What the exercise asks —
Gather every line from the entries below that includes "headphones".

Scene difference descriptions
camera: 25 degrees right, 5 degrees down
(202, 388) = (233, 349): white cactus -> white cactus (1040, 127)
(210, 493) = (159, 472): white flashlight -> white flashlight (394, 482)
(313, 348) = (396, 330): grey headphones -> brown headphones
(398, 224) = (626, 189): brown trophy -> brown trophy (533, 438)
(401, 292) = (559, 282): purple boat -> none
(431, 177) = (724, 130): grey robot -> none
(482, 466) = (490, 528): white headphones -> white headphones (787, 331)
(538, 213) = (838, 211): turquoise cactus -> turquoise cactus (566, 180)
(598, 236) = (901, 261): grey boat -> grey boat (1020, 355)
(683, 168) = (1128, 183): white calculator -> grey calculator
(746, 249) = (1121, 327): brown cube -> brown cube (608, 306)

* * *

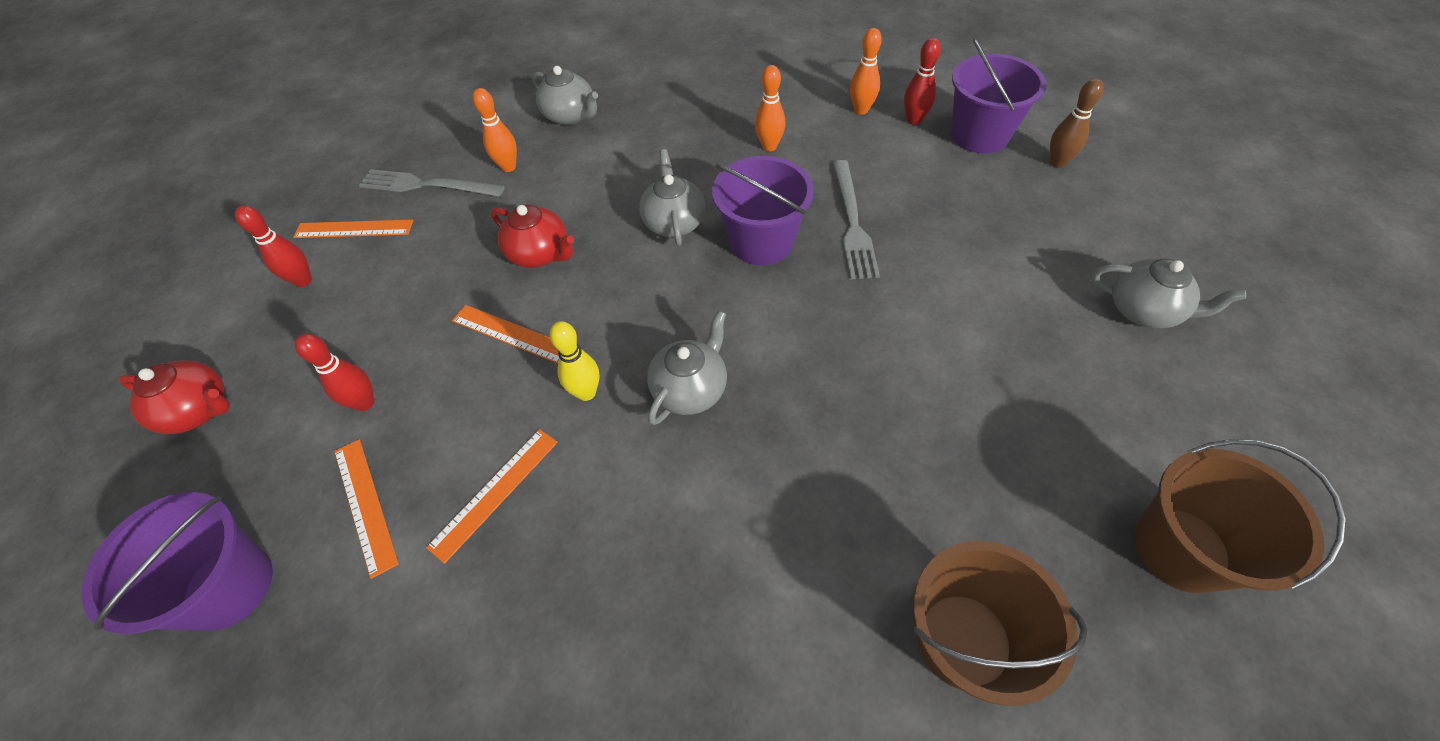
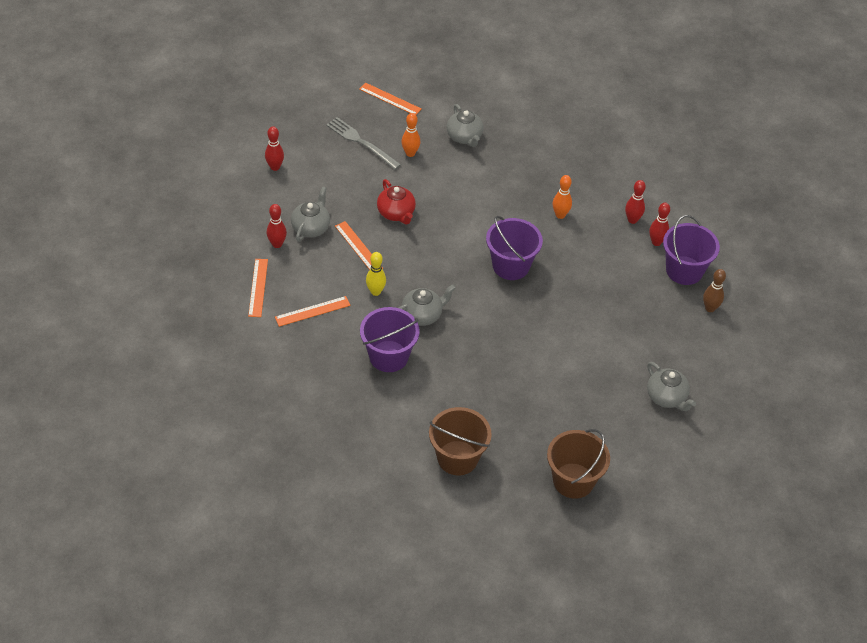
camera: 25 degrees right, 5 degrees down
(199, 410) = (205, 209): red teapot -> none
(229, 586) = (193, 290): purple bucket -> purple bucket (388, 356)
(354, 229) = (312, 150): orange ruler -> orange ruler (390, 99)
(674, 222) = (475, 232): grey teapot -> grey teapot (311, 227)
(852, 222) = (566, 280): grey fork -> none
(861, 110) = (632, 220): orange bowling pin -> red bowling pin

Solution for this exercise —
(313, 348) = (396, 330): grey headphones -> brown headphones
(482, 466) = (490, 528): white headphones -> white headphones (787, 331)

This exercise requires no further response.